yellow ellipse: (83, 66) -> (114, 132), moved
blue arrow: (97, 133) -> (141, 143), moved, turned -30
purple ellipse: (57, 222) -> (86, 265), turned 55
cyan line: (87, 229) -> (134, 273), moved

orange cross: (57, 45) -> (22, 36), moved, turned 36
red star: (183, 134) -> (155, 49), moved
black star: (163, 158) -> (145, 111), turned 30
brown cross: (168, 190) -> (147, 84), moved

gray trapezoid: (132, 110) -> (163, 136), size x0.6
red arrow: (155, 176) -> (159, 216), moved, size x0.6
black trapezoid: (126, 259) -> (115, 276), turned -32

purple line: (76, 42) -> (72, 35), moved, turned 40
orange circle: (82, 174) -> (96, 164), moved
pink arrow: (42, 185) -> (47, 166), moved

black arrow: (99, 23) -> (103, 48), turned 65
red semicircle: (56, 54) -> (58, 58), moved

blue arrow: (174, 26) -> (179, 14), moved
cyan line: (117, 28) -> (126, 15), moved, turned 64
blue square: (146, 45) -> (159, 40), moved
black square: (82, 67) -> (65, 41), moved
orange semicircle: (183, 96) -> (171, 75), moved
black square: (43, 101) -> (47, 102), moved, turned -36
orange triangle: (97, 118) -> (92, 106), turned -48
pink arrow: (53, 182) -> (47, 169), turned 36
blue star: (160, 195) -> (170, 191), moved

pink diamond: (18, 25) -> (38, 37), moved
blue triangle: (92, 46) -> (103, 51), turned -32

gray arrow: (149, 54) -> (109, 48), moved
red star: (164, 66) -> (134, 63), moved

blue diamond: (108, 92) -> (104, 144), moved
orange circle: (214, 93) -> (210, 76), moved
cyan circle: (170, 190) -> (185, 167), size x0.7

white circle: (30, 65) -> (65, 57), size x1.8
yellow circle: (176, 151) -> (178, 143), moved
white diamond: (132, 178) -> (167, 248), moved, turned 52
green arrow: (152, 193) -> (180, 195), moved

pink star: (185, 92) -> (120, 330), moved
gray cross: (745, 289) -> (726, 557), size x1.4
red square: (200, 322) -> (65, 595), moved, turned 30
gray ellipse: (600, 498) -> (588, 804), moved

────────

- _Directions_
Copy the records above exactly, from the first line through the line containing "black arrow: (99, 23) -> (103, 48), turned 65", and include nothing else.

- _Answer for this exercise_
yellow ellipse: (83, 66) -> (114, 132), moved
blue arrow: (97, 133) -> (141, 143), moved, turned -30
purple ellipse: (57, 222) -> (86, 265), turned 55
cyan line: (87, 229) -> (134, 273), moved

orange cross: (57, 45) -> (22, 36), moved, turned 36
red star: (183, 134) -> (155, 49), moved
black star: (163, 158) -> (145, 111), turned 30
brown cross: (168, 190) -> (147, 84), moved

gray trapezoid: (132, 110) -> (163, 136), size x0.6
red arrow: (155, 176) -> (159, 216), moved, size x0.6
black trapezoid: (126, 259) -> (115, 276), turned -32

purple line: (76, 42) -> (72, 35), moved, turned 40
orange circle: (82, 174) -> (96, 164), moved
pink arrow: (42, 185) -> (47, 166), moved

black arrow: (99, 23) -> (103, 48), turned 65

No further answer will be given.